§ Exercise requirements:
Scan the listing below for the word "traffic" and copy every line where it occurs.

§ Data for analysis:
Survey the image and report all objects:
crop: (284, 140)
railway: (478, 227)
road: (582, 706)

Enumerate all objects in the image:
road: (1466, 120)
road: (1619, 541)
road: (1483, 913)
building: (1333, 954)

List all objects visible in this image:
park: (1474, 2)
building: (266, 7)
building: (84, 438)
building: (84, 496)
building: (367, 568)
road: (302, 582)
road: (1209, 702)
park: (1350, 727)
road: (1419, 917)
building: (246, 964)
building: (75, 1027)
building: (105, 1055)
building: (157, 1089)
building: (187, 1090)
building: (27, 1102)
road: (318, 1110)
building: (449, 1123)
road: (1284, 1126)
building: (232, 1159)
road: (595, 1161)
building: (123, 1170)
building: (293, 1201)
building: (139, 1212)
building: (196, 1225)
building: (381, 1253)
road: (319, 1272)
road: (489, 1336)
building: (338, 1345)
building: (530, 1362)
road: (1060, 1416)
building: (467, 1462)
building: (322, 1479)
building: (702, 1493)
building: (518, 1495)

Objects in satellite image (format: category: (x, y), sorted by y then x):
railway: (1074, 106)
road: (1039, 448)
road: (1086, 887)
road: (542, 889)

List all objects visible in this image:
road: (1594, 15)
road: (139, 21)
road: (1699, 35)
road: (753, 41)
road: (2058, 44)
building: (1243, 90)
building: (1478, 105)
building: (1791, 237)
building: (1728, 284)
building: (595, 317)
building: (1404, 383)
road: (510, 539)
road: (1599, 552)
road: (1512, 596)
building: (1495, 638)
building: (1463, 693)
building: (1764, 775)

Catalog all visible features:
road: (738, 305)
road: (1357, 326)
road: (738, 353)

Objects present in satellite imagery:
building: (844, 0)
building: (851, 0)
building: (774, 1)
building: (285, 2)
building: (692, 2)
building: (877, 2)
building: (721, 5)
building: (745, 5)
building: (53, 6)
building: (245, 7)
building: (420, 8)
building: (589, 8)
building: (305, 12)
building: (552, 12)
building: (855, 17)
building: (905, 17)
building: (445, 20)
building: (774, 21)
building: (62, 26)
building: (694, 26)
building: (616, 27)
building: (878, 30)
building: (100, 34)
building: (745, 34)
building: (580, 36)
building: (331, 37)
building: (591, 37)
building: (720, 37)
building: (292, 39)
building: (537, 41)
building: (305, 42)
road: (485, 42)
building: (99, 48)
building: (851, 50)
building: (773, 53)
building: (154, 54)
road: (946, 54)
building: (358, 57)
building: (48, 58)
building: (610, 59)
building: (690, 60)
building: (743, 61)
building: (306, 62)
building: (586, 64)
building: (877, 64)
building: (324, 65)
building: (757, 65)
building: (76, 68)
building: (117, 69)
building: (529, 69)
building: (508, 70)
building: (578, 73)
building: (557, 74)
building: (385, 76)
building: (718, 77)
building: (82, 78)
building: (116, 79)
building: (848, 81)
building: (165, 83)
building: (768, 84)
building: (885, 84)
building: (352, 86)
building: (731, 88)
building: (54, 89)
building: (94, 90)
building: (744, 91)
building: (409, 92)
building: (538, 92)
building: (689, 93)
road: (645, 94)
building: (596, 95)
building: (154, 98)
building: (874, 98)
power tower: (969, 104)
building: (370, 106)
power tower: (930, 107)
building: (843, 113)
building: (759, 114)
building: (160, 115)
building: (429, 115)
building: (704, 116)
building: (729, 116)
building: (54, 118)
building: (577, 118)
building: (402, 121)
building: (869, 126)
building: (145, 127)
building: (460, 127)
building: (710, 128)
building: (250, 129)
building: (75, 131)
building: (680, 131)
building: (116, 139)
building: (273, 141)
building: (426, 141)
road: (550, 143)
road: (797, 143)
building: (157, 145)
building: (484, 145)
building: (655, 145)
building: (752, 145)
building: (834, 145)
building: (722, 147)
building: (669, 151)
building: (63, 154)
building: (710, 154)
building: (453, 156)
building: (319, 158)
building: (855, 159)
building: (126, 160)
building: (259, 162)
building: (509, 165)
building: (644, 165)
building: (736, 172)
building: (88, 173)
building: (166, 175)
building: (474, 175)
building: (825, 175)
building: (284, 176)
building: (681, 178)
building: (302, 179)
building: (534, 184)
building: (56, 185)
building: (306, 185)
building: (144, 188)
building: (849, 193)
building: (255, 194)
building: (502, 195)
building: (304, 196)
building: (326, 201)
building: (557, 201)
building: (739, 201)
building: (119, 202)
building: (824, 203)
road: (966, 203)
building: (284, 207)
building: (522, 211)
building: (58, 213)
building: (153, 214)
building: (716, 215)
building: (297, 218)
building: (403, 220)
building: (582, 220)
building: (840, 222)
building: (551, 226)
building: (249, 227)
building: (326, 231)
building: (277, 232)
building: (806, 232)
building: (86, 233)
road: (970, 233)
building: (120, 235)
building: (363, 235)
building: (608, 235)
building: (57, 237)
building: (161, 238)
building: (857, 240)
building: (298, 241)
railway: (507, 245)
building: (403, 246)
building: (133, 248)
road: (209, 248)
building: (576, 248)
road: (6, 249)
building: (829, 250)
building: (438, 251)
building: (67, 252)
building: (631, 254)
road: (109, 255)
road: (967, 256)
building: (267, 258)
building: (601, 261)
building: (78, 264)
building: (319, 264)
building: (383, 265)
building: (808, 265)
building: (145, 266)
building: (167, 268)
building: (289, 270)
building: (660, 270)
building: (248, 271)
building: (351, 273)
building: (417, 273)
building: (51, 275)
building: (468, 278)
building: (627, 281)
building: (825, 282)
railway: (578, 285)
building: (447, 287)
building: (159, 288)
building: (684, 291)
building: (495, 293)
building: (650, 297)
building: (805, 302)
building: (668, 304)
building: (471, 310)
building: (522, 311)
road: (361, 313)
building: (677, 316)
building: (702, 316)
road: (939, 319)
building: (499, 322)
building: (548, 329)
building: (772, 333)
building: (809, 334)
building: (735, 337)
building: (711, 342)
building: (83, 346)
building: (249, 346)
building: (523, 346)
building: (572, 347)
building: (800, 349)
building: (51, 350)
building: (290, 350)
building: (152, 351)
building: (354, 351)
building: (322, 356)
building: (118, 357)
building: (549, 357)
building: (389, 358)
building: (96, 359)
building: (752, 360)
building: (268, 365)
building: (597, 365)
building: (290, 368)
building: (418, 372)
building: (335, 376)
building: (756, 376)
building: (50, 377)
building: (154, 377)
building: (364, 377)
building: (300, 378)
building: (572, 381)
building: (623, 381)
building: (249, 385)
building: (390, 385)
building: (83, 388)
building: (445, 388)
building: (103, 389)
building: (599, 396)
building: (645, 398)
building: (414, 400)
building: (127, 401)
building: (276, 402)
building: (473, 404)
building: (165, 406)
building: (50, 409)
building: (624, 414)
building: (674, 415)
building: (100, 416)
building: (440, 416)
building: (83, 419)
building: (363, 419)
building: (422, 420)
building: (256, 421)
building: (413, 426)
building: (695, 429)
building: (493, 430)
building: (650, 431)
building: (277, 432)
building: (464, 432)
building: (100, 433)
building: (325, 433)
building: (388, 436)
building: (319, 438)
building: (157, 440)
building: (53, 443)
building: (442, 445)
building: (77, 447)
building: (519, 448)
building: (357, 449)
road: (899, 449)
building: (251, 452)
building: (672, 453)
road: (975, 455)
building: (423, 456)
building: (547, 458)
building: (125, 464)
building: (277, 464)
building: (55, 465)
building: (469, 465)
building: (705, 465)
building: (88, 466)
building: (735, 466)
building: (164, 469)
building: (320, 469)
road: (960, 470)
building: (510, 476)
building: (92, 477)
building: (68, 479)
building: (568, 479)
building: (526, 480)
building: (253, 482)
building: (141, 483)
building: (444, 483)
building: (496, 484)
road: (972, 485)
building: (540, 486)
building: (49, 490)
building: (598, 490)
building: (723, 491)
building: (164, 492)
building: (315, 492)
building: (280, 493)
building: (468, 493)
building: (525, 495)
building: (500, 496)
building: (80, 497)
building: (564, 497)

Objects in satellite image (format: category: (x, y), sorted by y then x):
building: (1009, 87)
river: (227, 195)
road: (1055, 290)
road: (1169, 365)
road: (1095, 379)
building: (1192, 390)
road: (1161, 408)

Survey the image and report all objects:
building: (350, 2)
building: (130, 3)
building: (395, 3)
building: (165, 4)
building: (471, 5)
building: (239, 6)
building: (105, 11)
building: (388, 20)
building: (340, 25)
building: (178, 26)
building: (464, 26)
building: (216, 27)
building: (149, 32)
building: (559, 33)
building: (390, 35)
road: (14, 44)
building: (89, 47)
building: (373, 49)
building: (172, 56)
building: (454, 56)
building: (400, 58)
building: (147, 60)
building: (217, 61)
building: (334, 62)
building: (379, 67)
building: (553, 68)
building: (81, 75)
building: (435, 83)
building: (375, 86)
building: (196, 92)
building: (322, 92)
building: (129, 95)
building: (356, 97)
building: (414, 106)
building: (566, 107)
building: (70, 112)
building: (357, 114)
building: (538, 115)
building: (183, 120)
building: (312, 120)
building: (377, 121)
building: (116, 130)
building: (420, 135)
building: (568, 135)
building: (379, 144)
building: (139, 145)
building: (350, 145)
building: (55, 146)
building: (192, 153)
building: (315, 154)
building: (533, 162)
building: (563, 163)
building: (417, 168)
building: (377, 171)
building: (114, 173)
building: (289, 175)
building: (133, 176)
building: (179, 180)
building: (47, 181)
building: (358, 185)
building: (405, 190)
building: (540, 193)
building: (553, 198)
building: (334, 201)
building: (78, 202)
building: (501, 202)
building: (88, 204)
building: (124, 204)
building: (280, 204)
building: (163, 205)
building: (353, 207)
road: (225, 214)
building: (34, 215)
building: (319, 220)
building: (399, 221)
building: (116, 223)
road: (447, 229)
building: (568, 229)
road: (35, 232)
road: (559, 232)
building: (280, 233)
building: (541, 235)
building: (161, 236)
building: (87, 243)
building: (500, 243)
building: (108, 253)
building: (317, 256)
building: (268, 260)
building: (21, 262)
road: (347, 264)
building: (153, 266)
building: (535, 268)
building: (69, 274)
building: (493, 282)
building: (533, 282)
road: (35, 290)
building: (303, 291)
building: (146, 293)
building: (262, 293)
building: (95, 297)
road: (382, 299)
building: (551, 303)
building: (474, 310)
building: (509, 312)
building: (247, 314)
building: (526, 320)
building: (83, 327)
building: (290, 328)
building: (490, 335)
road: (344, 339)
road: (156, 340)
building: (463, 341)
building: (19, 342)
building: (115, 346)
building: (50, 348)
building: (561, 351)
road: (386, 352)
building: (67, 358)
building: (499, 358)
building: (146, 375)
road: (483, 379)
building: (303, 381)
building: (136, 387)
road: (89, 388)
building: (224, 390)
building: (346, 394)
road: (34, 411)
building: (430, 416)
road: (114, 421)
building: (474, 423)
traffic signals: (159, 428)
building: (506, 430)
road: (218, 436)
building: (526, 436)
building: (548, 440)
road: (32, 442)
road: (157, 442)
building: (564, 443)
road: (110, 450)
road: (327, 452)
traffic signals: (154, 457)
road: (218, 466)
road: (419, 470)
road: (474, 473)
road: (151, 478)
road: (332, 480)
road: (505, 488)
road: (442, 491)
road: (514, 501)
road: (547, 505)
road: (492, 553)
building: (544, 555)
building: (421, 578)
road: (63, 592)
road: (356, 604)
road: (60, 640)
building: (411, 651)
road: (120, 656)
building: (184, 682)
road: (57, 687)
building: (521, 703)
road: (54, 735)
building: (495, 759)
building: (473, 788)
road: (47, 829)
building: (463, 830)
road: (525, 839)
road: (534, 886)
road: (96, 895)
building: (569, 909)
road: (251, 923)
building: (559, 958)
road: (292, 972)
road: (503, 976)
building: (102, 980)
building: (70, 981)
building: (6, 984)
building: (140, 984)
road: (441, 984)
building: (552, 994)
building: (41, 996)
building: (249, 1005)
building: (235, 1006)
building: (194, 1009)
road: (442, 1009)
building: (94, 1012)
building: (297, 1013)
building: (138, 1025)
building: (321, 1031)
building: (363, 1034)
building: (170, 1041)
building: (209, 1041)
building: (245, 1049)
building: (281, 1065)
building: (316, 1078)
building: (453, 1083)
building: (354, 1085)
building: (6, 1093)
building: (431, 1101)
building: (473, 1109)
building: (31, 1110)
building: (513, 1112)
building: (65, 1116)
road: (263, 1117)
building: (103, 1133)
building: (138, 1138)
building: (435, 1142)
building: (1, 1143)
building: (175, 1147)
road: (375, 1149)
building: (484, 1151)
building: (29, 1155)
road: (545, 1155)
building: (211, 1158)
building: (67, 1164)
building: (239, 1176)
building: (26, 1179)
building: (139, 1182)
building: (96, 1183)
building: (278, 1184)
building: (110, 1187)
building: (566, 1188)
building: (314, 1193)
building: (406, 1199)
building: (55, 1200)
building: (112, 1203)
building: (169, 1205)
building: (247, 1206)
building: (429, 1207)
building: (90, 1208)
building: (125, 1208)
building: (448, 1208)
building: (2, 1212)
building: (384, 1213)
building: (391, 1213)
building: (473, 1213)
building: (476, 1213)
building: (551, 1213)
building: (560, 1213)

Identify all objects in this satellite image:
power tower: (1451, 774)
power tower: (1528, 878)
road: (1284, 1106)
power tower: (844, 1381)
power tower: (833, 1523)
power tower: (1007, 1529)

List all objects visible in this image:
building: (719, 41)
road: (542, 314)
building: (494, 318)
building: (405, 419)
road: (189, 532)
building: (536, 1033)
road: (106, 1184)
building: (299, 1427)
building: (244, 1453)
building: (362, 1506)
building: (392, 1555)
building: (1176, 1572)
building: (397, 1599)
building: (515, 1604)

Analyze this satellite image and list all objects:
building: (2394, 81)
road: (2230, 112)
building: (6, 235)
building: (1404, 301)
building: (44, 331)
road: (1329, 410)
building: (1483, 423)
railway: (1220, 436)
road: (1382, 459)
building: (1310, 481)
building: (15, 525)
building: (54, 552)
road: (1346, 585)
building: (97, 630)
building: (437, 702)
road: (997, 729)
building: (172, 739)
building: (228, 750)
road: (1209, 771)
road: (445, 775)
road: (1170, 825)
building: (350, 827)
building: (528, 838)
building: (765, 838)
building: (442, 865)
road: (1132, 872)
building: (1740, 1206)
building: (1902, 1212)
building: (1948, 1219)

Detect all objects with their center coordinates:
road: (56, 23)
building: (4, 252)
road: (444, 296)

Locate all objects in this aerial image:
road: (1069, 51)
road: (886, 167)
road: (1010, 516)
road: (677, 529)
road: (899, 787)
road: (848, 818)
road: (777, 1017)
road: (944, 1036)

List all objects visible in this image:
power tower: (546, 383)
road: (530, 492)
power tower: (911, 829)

§ Output of the task:
traffic signals: (159, 428)
traffic signals: (154, 457)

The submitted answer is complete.